*** Records supplied ***

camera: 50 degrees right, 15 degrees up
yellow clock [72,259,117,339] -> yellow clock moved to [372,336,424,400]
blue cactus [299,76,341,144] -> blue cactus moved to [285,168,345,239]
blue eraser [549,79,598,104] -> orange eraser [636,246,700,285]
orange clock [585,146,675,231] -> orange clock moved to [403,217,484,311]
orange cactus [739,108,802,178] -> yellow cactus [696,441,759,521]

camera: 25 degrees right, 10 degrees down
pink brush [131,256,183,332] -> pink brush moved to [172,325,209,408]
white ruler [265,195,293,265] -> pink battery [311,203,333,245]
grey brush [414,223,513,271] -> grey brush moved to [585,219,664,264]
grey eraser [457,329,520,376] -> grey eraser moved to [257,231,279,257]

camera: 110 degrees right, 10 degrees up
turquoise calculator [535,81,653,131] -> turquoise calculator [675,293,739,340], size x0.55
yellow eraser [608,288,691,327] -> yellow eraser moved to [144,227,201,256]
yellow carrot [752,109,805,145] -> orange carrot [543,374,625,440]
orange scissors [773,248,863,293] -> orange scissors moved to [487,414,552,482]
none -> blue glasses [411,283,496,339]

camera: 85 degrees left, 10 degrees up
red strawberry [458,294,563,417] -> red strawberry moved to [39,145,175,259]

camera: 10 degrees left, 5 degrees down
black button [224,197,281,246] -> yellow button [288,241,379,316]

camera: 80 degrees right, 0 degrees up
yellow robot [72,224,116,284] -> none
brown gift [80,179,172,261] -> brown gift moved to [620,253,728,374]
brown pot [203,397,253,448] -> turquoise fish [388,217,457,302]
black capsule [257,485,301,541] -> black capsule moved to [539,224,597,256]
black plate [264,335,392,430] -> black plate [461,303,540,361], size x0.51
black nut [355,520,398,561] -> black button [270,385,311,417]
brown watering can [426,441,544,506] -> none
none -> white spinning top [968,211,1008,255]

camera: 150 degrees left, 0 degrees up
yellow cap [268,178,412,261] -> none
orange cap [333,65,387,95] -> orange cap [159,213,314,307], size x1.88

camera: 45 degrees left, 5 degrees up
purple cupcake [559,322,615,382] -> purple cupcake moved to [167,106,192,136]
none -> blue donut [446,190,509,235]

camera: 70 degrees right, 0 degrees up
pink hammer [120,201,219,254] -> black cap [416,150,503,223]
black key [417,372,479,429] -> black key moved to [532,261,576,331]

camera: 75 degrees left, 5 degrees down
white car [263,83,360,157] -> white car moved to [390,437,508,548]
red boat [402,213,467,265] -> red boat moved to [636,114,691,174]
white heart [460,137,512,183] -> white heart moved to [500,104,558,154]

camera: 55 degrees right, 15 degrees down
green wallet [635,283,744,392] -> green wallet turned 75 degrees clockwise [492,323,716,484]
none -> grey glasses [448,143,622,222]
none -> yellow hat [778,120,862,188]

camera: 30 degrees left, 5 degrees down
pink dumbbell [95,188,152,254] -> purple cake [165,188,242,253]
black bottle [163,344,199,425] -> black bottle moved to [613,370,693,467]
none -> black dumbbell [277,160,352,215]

*** End of Records supplied ***

The records above must be repeated exactly, every one of them.

Your response:
camera: 50 degrees right, 15 degrees up
yellow clock [72,259,117,339] -> yellow clock moved to [372,336,424,400]
blue cactus [299,76,341,144] -> blue cactus moved to [285,168,345,239]
blue eraser [549,79,598,104] -> orange eraser [636,246,700,285]
orange clock [585,146,675,231] -> orange clock moved to [403,217,484,311]
orange cactus [739,108,802,178] -> yellow cactus [696,441,759,521]

camera: 25 degrees right, 10 degrees down
pink brush [131,256,183,332] -> pink brush moved to [172,325,209,408]
white ruler [265,195,293,265] -> pink battery [311,203,333,245]
grey brush [414,223,513,271] -> grey brush moved to [585,219,664,264]
grey eraser [457,329,520,376] -> grey eraser moved to [257,231,279,257]

camera: 110 degrees right, 10 degrees up
turquoise calculator [535,81,653,131] -> turquoise calculator [675,293,739,340], size x0.55
yellow eraser [608,288,691,327] -> yellow eraser moved to [144,227,201,256]
yellow carrot [752,109,805,145] -> orange carrot [543,374,625,440]
orange scissors [773,248,863,293] -> orange scissors moved to [487,414,552,482]
none -> blue glasses [411,283,496,339]

camera: 85 degrees left, 10 degrees up
red strawberry [458,294,563,417] -> red strawberry moved to [39,145,175,259]

camera: 10 degrees left, 5 degrees down
black button [224,197,281,246] -> yellow button [288,241,379,316]

camera: 80 degrees right, 0 degrees up
yellow robot [72,224,116,284] -> none
brown gift [80,179,172,261] -> brown gift moved to [620,253,728,374]
brown pot [203,397,253,448] -> turquoise fish [388,217,457,302]
black capsule [257,485,301,541] -> black capsule moved to [539,224,597,256]
black plate [264,335,392,430] -> black plate [461,303,540,361], size x0.51
black nut [355,520,398,561] -> black button [270,385,311,417]
brown watering can [426,441,544,506] -> none
none -> white spinning top [968,211,1008,255]

camera: 150 degrees left, 0 degrees up
yellow cap [268,178,412,261] -> none
orange cap [333,65,387,95] -> orange cap [159,213,314,307], size x1.88

camera: 45 degrees left, 5 degrees up
purple cupcake [559,322,615,382] -> purple cupcake moved to [167,106,192,136]
none -> blue donut [446,190,509,235]

camera: 70 degrees right, 0 degrees up
pink hammer [120,201,219,254] -> black cap [416,150,503,223]
black key [417,372,479,429] -> black key moved to [532,261,576,331]

camera: 75 degrees left, 5 degrees down
white car [263,83,360,157] -> white car moved to [390,437,508,548]
red boat [402,213,467,265] -> red boat moved to [636,114,691,174]
white heart [460,137,512,183] -> white heart moved to [500,104,558,154]

camera: 55 degrees right, 15 degrees down
green wallet [635,283,744,392] -> green wallet turned 75 degrees clockwise [492,323,716,484]
none -> grey glasses [448,143,622,222]
none -> yellow hat [778,120,862,188]

camera: 30 degrees left, 5 degrees down
pink dumbbell [95,188,152,254] -> purple cake [165,188,242,253]
black bottle [163,344,199,425] -> black bottle moved to [613,370,693,467]
none -> black dumbbell [277,160,352,215]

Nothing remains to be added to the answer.